++++ Data shown

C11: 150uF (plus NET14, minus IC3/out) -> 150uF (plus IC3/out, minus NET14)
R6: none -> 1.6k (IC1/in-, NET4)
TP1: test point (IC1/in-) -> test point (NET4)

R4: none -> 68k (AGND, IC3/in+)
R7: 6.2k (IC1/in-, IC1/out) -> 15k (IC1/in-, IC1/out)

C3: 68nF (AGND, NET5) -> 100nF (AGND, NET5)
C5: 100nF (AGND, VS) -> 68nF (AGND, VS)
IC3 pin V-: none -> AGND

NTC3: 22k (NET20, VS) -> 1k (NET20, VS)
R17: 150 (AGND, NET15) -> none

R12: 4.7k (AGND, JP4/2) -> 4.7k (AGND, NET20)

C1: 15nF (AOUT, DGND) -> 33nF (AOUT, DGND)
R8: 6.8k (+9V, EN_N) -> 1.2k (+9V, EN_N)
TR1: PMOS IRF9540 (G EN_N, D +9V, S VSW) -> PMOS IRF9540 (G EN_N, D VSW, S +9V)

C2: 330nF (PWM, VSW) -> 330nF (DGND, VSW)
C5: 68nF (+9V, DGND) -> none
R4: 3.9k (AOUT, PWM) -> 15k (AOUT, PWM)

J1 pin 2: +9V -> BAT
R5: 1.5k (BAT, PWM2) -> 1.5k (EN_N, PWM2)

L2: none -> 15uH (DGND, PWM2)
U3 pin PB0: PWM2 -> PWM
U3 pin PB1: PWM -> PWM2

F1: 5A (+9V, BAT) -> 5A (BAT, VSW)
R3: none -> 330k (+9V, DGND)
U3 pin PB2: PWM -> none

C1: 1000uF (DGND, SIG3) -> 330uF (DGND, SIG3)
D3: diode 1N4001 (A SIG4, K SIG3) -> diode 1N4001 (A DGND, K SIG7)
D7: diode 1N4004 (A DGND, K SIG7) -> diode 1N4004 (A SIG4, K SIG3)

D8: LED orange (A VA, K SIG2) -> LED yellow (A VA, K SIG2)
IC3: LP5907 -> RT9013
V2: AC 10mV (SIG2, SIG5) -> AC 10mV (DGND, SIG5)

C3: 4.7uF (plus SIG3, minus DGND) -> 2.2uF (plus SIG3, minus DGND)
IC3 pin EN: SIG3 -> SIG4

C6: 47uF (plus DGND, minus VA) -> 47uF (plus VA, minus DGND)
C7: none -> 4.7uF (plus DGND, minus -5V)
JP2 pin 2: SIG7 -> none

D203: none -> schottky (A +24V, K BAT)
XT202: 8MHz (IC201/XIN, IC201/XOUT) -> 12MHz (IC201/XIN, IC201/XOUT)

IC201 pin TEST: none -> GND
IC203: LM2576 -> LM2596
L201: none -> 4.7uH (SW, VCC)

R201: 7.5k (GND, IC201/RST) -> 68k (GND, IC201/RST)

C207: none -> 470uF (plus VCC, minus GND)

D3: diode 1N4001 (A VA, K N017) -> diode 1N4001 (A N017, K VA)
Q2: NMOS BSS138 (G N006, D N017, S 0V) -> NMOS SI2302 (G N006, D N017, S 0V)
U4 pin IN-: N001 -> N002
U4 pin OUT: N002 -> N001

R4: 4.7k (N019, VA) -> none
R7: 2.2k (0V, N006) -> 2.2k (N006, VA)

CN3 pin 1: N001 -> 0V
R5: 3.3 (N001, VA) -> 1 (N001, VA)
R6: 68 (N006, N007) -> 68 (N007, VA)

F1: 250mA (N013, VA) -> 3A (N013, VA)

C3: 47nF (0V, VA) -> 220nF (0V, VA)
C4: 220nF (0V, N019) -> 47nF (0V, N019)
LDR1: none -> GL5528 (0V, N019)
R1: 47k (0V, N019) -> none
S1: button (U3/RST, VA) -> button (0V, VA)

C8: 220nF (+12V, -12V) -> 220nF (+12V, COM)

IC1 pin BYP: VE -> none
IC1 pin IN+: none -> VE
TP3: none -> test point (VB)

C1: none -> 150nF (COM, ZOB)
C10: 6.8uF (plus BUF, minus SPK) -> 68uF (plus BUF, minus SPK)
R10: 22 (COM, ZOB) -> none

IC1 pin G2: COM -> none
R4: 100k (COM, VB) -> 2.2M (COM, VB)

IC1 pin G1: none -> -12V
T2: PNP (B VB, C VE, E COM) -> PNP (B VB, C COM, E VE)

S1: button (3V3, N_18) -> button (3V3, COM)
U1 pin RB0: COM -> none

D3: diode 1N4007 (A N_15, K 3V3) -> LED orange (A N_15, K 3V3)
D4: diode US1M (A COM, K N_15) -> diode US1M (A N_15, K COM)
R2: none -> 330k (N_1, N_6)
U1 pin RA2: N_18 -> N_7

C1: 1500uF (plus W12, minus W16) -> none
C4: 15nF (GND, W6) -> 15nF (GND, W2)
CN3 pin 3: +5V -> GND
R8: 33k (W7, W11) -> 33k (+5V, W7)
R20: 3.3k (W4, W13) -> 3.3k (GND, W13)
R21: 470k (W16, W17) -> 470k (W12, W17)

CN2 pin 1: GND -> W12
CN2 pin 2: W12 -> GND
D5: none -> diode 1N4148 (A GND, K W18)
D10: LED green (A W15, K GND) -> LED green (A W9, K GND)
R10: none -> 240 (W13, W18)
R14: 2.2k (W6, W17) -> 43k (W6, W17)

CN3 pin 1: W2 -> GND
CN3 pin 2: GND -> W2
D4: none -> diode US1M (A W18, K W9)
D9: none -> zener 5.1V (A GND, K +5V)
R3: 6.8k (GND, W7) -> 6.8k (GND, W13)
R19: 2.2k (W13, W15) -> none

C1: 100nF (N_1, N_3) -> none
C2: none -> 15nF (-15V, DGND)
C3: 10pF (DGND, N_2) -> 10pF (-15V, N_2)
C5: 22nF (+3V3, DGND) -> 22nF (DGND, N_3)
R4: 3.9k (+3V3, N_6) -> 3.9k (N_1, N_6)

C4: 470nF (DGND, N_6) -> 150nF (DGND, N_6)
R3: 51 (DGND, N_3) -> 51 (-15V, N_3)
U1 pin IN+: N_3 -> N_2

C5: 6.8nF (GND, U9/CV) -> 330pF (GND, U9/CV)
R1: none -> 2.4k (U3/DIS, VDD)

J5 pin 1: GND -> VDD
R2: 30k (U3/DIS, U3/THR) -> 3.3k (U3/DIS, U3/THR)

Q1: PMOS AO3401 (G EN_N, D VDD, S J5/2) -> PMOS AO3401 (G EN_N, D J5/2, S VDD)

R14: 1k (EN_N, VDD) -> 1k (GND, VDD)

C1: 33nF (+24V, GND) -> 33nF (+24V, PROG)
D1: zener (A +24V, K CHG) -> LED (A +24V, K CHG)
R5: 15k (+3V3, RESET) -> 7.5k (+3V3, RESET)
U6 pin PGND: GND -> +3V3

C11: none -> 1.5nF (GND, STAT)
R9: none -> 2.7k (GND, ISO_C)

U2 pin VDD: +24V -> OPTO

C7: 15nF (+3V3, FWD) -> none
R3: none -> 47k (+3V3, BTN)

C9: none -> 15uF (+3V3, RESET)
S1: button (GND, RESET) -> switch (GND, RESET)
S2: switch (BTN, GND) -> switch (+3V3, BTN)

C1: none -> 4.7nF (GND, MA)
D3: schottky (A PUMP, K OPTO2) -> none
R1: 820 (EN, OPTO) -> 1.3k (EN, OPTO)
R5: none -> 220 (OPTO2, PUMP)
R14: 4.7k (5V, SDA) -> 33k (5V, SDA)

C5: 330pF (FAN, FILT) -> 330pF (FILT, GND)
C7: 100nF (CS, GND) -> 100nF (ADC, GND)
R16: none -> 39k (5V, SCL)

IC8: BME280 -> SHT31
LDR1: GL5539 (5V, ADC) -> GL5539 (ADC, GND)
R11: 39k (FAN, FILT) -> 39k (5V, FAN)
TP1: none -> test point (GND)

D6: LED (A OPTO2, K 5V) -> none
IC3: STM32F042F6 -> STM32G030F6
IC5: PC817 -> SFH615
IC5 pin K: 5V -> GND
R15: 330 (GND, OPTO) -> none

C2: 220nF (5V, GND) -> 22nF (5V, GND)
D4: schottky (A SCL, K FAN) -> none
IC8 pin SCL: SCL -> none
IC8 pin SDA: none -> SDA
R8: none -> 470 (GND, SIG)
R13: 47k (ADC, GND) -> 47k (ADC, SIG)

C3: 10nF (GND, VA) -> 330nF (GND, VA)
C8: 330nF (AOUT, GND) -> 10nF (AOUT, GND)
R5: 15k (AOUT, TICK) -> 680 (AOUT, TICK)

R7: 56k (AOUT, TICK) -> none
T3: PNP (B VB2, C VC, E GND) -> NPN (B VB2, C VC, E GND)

++++++++

Return from the data every line that holds "schottky".

D203: none -> schottky (A +24V, K BAT)
D3: schottky (A PUMP, K OPTO2) -> none
D4: schottky (A SCL, K FAN) -> none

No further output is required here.